(Saved data entries)
--- start ---

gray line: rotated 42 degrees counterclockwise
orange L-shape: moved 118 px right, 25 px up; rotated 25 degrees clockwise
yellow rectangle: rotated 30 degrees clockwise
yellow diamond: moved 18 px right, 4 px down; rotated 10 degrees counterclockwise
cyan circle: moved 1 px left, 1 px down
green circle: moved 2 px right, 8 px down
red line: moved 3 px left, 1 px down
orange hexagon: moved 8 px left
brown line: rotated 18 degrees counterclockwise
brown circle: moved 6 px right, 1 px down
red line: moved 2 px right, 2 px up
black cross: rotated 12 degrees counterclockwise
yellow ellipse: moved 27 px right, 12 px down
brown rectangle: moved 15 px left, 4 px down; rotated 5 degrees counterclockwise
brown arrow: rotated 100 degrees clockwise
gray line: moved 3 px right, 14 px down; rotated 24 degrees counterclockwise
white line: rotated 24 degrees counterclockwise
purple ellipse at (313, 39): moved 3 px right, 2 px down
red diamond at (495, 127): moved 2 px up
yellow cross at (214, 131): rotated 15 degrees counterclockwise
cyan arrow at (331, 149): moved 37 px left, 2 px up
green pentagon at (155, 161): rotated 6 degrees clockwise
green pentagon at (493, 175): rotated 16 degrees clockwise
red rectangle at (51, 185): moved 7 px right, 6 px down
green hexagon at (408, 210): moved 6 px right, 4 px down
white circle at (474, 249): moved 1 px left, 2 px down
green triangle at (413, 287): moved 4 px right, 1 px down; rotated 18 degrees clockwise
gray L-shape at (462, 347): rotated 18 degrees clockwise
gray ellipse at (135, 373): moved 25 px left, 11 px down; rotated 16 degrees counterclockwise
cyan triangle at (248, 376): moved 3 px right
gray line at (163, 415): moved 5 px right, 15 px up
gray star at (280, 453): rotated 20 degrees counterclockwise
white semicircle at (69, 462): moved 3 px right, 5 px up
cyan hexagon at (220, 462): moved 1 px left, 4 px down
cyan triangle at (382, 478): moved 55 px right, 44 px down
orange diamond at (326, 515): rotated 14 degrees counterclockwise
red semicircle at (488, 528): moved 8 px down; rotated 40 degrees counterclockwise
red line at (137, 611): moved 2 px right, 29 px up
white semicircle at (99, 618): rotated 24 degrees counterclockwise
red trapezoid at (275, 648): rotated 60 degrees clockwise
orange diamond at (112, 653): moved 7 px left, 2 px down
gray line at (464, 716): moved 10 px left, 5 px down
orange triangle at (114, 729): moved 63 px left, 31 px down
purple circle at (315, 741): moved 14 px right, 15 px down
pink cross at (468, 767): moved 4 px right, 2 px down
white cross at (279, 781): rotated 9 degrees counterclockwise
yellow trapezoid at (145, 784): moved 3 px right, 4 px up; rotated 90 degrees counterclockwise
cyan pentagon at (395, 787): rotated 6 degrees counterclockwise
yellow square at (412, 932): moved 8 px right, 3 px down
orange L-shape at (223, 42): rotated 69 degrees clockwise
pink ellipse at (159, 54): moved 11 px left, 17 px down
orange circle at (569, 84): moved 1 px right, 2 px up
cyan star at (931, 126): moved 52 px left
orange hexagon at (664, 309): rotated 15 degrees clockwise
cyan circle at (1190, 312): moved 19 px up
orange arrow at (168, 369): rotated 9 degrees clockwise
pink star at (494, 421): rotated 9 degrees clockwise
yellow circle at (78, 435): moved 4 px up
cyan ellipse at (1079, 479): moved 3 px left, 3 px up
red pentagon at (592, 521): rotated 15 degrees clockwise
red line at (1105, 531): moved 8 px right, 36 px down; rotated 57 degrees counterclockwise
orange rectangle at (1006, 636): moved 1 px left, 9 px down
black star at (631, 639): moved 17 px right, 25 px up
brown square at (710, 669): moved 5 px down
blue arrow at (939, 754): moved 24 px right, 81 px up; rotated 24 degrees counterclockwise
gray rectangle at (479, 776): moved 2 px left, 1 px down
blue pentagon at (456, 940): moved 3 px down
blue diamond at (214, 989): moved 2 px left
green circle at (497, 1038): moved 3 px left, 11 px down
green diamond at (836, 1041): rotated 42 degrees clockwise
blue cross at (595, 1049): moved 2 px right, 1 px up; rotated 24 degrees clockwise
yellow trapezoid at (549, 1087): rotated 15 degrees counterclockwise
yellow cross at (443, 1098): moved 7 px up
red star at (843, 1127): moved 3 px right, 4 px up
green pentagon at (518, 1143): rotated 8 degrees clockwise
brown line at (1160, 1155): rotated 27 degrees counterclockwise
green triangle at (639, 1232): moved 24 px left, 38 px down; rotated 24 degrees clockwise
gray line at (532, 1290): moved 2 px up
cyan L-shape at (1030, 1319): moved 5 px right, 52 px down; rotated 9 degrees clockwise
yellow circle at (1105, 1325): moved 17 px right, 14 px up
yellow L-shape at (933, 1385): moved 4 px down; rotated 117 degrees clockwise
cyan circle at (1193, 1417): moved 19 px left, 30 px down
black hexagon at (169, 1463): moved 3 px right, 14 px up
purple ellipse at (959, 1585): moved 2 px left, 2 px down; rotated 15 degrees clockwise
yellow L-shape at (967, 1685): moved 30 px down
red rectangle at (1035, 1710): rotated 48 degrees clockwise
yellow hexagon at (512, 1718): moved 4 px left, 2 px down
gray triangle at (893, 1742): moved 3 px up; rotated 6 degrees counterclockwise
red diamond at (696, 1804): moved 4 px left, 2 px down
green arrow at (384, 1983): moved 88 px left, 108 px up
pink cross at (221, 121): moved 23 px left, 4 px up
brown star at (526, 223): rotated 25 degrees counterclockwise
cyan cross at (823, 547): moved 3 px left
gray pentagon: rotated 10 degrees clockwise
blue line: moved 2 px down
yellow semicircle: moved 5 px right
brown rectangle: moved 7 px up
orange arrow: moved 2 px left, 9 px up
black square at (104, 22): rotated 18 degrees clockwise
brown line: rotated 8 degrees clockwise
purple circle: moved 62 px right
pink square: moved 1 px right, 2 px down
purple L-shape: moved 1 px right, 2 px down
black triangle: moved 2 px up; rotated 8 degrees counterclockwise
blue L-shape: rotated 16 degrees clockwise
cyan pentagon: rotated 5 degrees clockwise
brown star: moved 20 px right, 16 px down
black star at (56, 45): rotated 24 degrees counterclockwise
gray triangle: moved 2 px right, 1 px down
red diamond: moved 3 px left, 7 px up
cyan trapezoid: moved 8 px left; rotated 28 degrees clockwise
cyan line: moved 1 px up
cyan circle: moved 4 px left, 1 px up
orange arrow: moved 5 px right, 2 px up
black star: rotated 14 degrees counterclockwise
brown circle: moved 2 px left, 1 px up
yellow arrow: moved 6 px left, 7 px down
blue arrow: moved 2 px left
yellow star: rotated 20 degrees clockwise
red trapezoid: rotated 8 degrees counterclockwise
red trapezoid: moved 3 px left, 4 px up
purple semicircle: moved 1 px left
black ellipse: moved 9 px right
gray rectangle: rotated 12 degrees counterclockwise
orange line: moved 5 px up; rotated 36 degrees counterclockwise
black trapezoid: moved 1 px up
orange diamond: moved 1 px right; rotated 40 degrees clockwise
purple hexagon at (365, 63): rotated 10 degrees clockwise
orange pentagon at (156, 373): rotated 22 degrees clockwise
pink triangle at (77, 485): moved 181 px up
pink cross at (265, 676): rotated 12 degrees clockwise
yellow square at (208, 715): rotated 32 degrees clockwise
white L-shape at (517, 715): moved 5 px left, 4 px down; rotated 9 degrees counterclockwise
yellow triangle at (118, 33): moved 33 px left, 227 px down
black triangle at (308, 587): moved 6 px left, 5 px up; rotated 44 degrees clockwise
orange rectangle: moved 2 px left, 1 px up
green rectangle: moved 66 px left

--- end ---

§ **Exercise prompt**
Copy every line of the listing above without altering a word.

§ **The output**
gray line: rotated 42 degrees counterclockwise
orange L-shape: moved 118 px right, 25 px up; rotated 25 degrees clockwise
yellow rectangle: rotated 30 degrees clockwise
yellow diamond: moved 18 px right, 4 px down; rotated 10 degrees counterclockwise
cyan circle: moved 1 px left, 1 px down
green circle: moved 2 px right, 8 px down
red line: moved 3 px left, 1 px down
orange hexagon: moved 8 px left
brown line: rotated 18 degrees counterclockwise
brown circle: moved 6 px right, 1 px down
red line: moved 2 px right, 2 px up
black cross: rotated 12 degrees counterclockwise
yellow ellipse: moved 27 px right, 12 px down
brown rectangle: moved 15 px left, 4 px down; rotated 5 degrees counterclockwise
brown arrow: rotated 100 degrees clockwise
gray line: moved 3 px right, 14 px down; rotated 24 degrees counterclockwise
white line: rotated 24 degrees counterclockwise
purple ellipse at (313, 39): moved 3 px right, 2 px down
red diamond at (495, 127): moved 2 px up
yellow cross at (214, 131): rotated 15 degrees counterclockwise
cyan arrow at (331, 149): moved 37 px left, 2 px up
green pentagon at (155, 161): rotated 6 degrees clockwise
green pentagon at (493, 175): rotated 16 degrees clockwise
red rectangle at (51, 185): moved 7 px right, 6 px down
green hexagon at (408, 210): moved 6 px right, 4 px down
white circle at (474, 249): moved 1 px left, 2 px down
green triangle at (413, 287): moved 4 px right, 1 px down; rotated 18 degrees clockwise
gray L-shape at (462, 347): rotated 18 degrees clockwise
gray ellipse at (135, 373): moved 25 px left, 11 px down; rotated 16 degrees counterclockwise
cyan triangle at (248, 376): moved 3 px right
gray line at (163, 415): moved 5 px right, 15 px up
gray star at (280, 453): rotated 20 degrees counterclockwise
white semicircle at (69, 462): moved 3 px right, 5 px up
cyan hexagon at (220, 462): moved 1 px left, 4 px down
cyan triangle at (382, 478): moved 55 px right, 44 px down
orange diamond at (326, 515): rotated 14 degrees counterclockwise
red semicircle at (488, 528): moved 8 px down; rotated 40 degrees counterclockwise
red line at (137, 611): moved 2 px right, 29 px up
white semicircle at (99, 618): rotated 24 degrees counterclockwise
red trapezoid at (275, 648): rotated 60 degrees clockwise
orange diamond at (112, 653): moved 7 px left, 2 px down
gray line at (464, 716): moved 10 px left, 5 px down
orange triangle at (114, 729): moved 63 px left, 31 px down
purple circle at (315, 741): moved 14 px right, 15 px down
pink cross at (468, 767): moved 4 px right, 2 px down
white cross at (279, 781): rotated 9 degrees counterclockwise
yellow trapezoid at (145, 784): moved 3 px right, 4 px up; rotated 90 degrees counterclockwise
cyan pentagon at (395, 787): rotated 6 degrees counterclockwise
yellow square at (412, 932): moved 8 px right, 3 px down
orange L-shape at (223, 42): rotated 69 degrees clockwise
pink ellipse at (159, 54): moved 11 px left, 17 px down
orange circle at (569, 84): moved 1 px right, 2 px up
cyan star at (931, 126): moved 52 px left
orange hexagon at (664, 309): rotated 15 degrees clockwise
cyan circle at (1190, 312): moved 19 px up
orange arrow at (168, 369): rotated 9 degrees clockwise
pink star at (494, 421): rotated 9 degrees clockwise
yellow circle at (78, 435): moved 4 px up
cyan ellipse at (1079, 479): moved 3 px left, 3 px up
red pentagon at (592, 521): rotated 15 degrees clockwise
red line at (1105, 531): moved 8 px right, 36 px down; rotated 57 degrees counterclockwise
orange rectangle at (1006, 636): moved 1 px left, 9 px down
black star at (631, 639): moved 17 px right, 25 px up
brown square at (710, 669): moved 5 px down
blue arrow at (939, 754): moved 24 px right, 81 px up; rotated 24 degrees counterclockwise
gray rectangle at (479, 776): moved 2 px left, 1 px down
blue pentagon at (456, 940): moved 3 px down
blue diamond at (214, 989): moved 2 px left
green circle at (497, 1038): moved 3 px left, 11 px down
green diamond at (836, 1041): rotated 42 degrees clockwise
blue cross at (595, 1049): moved 2 px right, 1 px up; rotated 24 degrees clockwise
yellow trapezoid at (549, 1087): rotated 15 degrees counterclockwise
yellow cross at (443, 1098): moved 7 px up
red star at (843, 1127): moved 3 px right, 4 px up
green pentagon at (518, 1143): rotated 8 degrees clockwise
brown line at (1160, 1155): rotated 27 degrees counterclockwise
green triangle at (639, 1232): moved 24 px left, 38 px down; rotated 24 degrees clockwise
gray line at (532, 1290): moved 2 px up
cyan L-shape at (1030, 1319): moved 5 px right, 52 px down; rotated 9 degrees clockwise
yellow circle at (1105, 1325): moved 17 px right, 14 px up
yellow L-shape at (933, 1385): moved 4 px down; rotated 117 degrees clockwise
cyan circle at (1193, 1417): moved 19 px left, 30 px down
black hexagon at (169, 1463): moved 3 px right, 14 px up
purple ellipse at (959, 1585): moved 2 px left, 2 px down; rotated 15 degrees clockwise
yellow L-shape at (967, 1685): moved 30 px down
red rectangle at (1035, 1710): rotated 48 degrees clockwise
yellow hexagon at (512, 1718): moved 4 px left, 2 px down
gray triangle at (893, 1742): moved 3 px up; rotated 6 degrees counterclockwise
red diamond at (696, 1804): moved 4 px left, 2 px down
green arrow at (384, 1983): moved 88 px left, 108 px up
pink cross at (221, 121): moved 23 px left, 4 px up
brown star at (526, 223): rotated 25 degrees counterclockwise
cyan cross at (823, 547): moved 3 px left
gray pentagon: rotated 10 degrees clockwise
blue line: moved 2 px down
yellow semicircle: moved 5 px right
brown rectangle: moved 7 px up
orange arrow: moved 2 px left, 9 px up
black square at (104, 22): rotated 18 degrees clockwise
brown line: rotated 8 degrees clockwise
purple circle: moved 62 px right
pink square: moved 1 px right, 2 px down
purple L-shape: moved 1 px right, 2 px down
black triangle: moved 2 px up; rotated 8 degrees counterclockwise
blue L-shape: rotated 16 degrees clockwise
cyan pentagon: rotated 5 degrees clockwise
brown star: moved 20 px right, 16 px down
black star at (56, 45): rotated 24 degrees counterclockwise
gray triangle: moved 2 px right, 1 px down
red diamond: moved 3 px left, 7 px up
cyan trapezoid: moved 8 px left; rotated 28 degrees clockwise
cyan line: moved 1 px up
cyan circle: moved 4 px left, 1 px up
orange arrow: moved 5 px right, 2 px up
black star: rotated 14 degrees counterclockwise
brown circle: moved 2 px left, 1 px up
yellow arrow: moved 6 px left, 7 px down
blue arrow: moved 2 px left
yellow star: rotated 20 degrees clockwise
red trapezoid: rotated 8 degrees counterclockwise
red trapezoid: moved 3 px left, 4 px up
purple semicircle: moved 1 px left
black ellipse: moved 9 px right
gray rectangle: rotated 12 degrees counterclockwise
orange line: moved 5 px up; rotated 36 degrees counterclockwise
black trapezoid: moved 1 px up
orange diamond: moved 1 px right; rotated 40 degrees clockwise
purple hexagon at (365, 63): rotated 10 degrees clockwise
orange pentagon at (156, 373): rotated 22 degrees clockwise
pink triangle at (77, 485): moved 181 px up
pink cross at (265, 676): rotated 12 degrees clockwise
yellow square at (208, 715): rotated 32 degrees clockwise
white L-shape at (517, 715): moved 5 px left, 4 px down; rotated 9 degrees counterclockwise
yellow triangle at (118, 33): moved 33 px left, 227 px down
black triangle at (308, 587): moved 6 px left, 5 px up; rotated 44 degrees clockwise
orange rectangle: moved 2 px left, 1 px up
green rectangle: moved 66 px left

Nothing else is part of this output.